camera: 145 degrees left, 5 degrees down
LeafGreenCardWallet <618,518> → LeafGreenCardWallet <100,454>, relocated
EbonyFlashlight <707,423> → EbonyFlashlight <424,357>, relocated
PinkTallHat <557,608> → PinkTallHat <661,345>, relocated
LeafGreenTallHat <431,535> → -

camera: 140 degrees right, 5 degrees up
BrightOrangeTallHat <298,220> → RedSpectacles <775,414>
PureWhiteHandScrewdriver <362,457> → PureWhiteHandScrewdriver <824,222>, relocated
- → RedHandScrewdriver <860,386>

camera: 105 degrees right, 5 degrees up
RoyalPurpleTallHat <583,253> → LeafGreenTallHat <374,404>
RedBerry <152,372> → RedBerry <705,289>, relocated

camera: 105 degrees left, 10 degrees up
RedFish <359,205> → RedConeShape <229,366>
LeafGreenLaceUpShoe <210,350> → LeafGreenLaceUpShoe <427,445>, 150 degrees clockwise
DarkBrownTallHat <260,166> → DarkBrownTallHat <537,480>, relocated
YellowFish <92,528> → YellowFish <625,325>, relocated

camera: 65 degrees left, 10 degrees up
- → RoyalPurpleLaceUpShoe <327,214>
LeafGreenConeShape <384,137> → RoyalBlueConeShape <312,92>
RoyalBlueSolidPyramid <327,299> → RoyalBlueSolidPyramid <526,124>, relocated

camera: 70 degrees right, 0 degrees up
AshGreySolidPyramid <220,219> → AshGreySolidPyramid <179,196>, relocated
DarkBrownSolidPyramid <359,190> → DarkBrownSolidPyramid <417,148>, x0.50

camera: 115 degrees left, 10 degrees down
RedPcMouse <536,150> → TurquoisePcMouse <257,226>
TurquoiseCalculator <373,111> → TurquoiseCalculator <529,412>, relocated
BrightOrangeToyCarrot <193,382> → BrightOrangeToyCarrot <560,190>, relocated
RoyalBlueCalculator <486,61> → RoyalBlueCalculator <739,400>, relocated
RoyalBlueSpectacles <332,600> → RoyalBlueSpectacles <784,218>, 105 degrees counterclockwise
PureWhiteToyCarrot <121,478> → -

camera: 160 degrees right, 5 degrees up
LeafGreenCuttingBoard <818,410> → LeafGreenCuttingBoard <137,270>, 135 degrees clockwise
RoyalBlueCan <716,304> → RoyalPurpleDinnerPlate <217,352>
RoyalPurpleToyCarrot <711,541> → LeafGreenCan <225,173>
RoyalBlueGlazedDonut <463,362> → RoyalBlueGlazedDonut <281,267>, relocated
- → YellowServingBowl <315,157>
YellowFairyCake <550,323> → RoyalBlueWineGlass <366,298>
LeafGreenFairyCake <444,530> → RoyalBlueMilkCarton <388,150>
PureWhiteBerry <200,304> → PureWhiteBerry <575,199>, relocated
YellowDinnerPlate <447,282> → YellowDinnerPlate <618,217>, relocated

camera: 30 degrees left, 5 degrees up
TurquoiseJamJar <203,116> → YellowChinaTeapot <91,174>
══════
• [Aim of the exercise] Every entry needs to be copied again, word for word.

• [Written answer]
camera: 145 degrees left, 5 degrees down
LeafGreenCardWallet <618,518> → LeafGreenCardWallet <100,454>, relocated
EbonyFlashlight <707,423> → EbonyFlashlight <424,357>, relocated
PinkTallHat <557,608> → PinkTallHat <661,345>, relocated
LeafGreenTallHat <431,535> → -

camera: 140 degrees right, 5 degrees up
BrightOrangeTallHat <298,220> → RedSpectacles <775,414>
PureWhiteHandScrewdriver <362,457> → PureWhiteHandScrewdriver <824,222>, relocated
- → RedHandScrewdriver <860,386>

camera: 105 degrees right, 5 degrees up
RoyalPurpleTallHat <583,253> → LeafGreenTallHat <374,404>
RedBerry <152,372> → RedBerry <705,289>, relocated

camera: 105 degrees left, 10 degrees up
RedFish <359,205> → RedConeShape <229,366>
LeafGreenLaceUpShoe <210,350> → LeafGreenLaceUpShoe <427,445>, 150 degrees clockwise
DarkBrownTallHat <260,166> → DarkBrownTallHat <537,480>, relocated
YellowFish <92,528> → YellowFish <625,325>, relocated

camera: 65 degrees left, 10 degrees up
- → RoyalPurpleLaceUpShoe <327,214>
LeafGreenConeShape <384,137> → RoyalBlueConeShape <312,92>
RoyalBlueSolidPyramid <327,299> → RoyalBlueSolidPyramid <526,124>, relocated

camera: 70 degrees right, 0 degrees up
AshGreySolidPyramid <220,219> → AshGreySolidPyramid <179,196>, relocated
DarkBrownSolidPyramid <359,190> → DarkBrownSolidPyramid <417,148>, x0.50

camera: 115 degrees left, 10 degrees down
RedPcMouse <536,150> → TurquoisePcMouse <257,226>
TurquoiseCalculator <373,111> → TurquoiseCalculator <529,412>, relocated
BrightOrangeToyCarrot <193,382> → BrightOrangeToyCarrot <560,190>, relocated
RoyalBlueCalculator <486,61> → RoyalBlueCalculator <739,400>, relocated
RoyalBlueSpectacles <332,600> → RoyalBlueSpectacles <784,218>, 105 degrees counterclockwise
PureWhiteToyCarrot <121,478> → -

camera: 160 degrees right, 5 degrees up
LeafGreenCuttingBoard <818,410> → LeafGreenCuttingBoard <137,270>, 135 degrees clockwise
RoyalBlueCan <716,304> → RoyalPurpleDinnerPlate <217,352>
RoyalPurpleToyCarrot <711,541> → LeafGreenCan <225,173>
RoyalBlueGlazedDonut <463,362> → RoyalBlueGlazedDonut <281,267>, relocated
- → YellowServingBowl <315,157>
YellowFairyCake <550,323> → RoyalBlueWineGlass <366,298>
LeafGreenFairyCake <444,530> → RoyalBlueMilkCarton <388,150>
PureWhiteBerry <200,304> → PureWhiteBerry <575,199>, relocated
YellowDinnerPlate <447,282> → YellowDinnerPlate <618,217>, relocated

camera: 30 degrees left, 5 degrees up
TurquoiseJamJar <203,116> → YellowChinaTeapot <91,174>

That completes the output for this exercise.